■ WORK ORDER: Repeat every entry word for word. Images do not belong in the copy.

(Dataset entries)
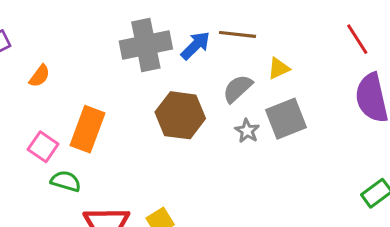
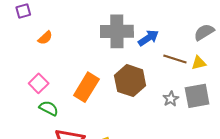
brown line: (237, 34) -> (175, 59), moved
gray semicircle: (238, 89) -> (204, 32), moved
orange rectangle: (87, 129) -> (86, 87), moved

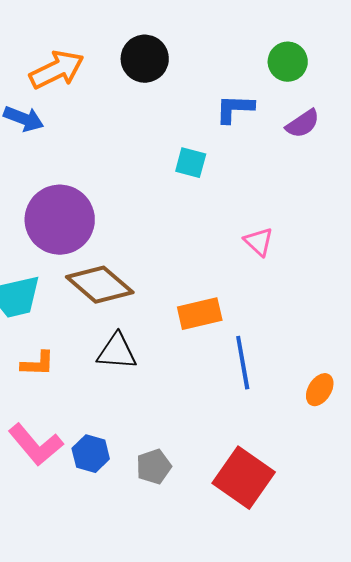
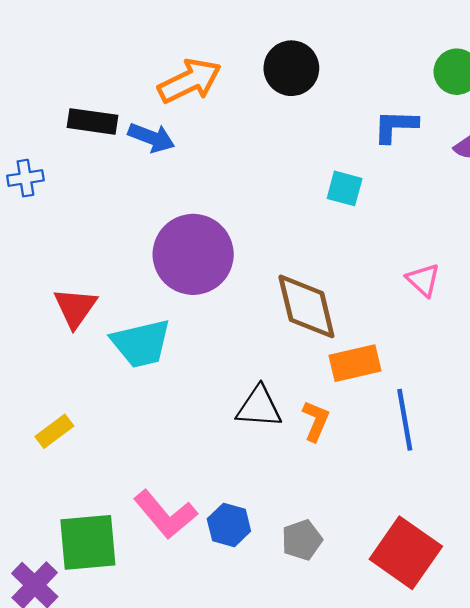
brown diamond: (100, 285) -> (306, 306), moved, turned 36
orange L-shape: (38, 364) -> (316, 421), moved, turned -69

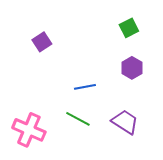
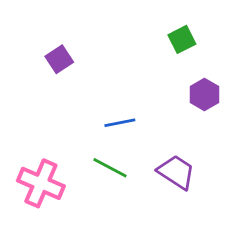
purple hexagon: (132, 68) -> (204, 94), moved

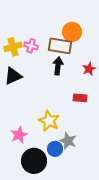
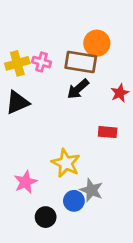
black arrow: (58, 66) -> (78, 89), turned -138
black circle: (34, 161) -> (46, 217), size x0.6

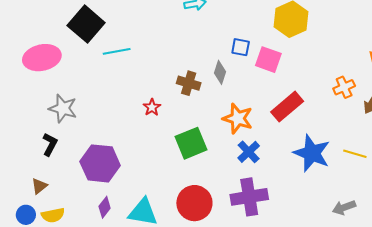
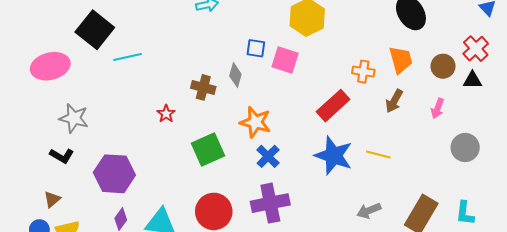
orange cross: (344, 87) -> (363, 72), moved, turned 35
red rectangle: (287, 107) -> (333, 106), moved
black L-shape: (50, 144) -> (62, 156), turned 95

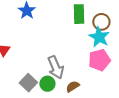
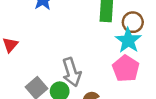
pink pentagon: (99, 60) -> (126, 68), turned -30

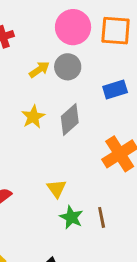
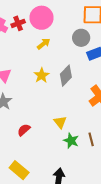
pink circle: (73, 27) -> (41, 18), moved
gray circle: (68, 67) -> (81, 38), moved

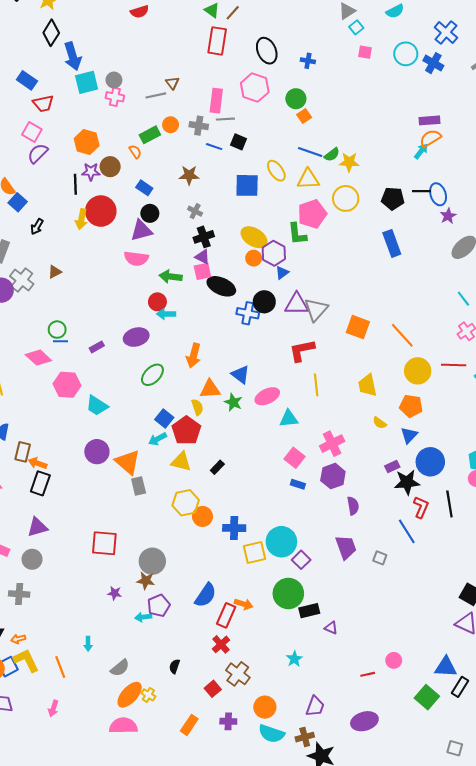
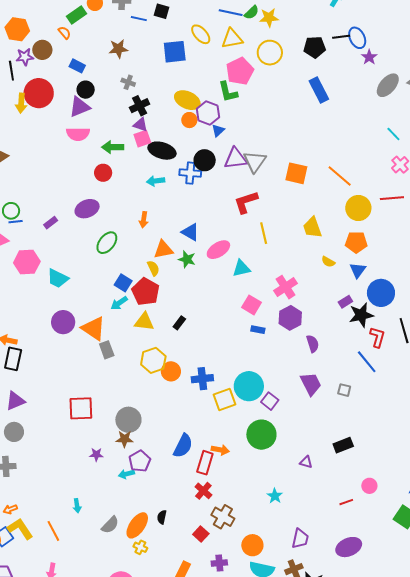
cyan arrow: (166, 314) -> (156, 181), moved
orange arrow: (194, 356) -> (144, 220), size x0.7
black rectangle: (309, 611) -> (343, 445), moved
orange ellipse: (130, 695) -> (137, 525), moved

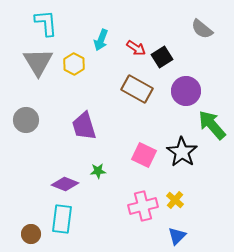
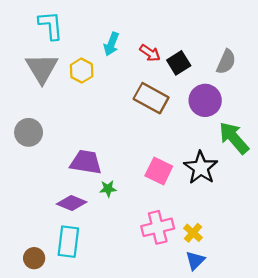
gray semicircle: (202, 29) -> (226, 62), moved, turned -105
purple trapezoid: (84, 126) -> (86, 162), moved, turned 116
yellow cross: (175, 200) -> (193, 233), moved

■ YOUR RESPONSE:
brown line: (237, 34) -> (175, 59), moved
gray semicircle: (238, 89) -> (204, 32), moved
orange rectangle: (87, 129) -> (86, 87), moved

brown diamond: (100, 285) -> (306, 306), moved, turned 36
orange L-shape: (38, 364) -> (316, 421), moved, turned -69

purple hexagon: (132, 68) -> (204, 94), moved

black arrow: (58, 66) -> (78, 89), turned -138
black circle: (34, 161) -> (46, 217), size x0.6

orange cross: (344, 87) -> (363, 72), moved, turned 35
red rectangle: (287, 107) -> (333, 106), moved
black L-shape: (50, 144) -> (62, 156), turned 95

pink pentagon: (99, 60) -> (126, 68), turned -30

pink circle: (73, 27) -> (41, 18), moved
gray circle: (68, 67) -> (81, 38), moved

cyan arrow: (166, 314) -> (156, 181), moved
orange arrow: (194, 356) -> (144, 220), size x0.7
black rectangle: (309, 611) -> (343, 445), moved
orange ellipse: (130, 695) -> (137, 525), moved

gray semicircle: (202, 29) -> (226, 62), moved, turned -105
purple trapezoid: (84, 126) -> (86, 162), moved, turned 116
yellow cross: (175, 200) -> (193, 233), moved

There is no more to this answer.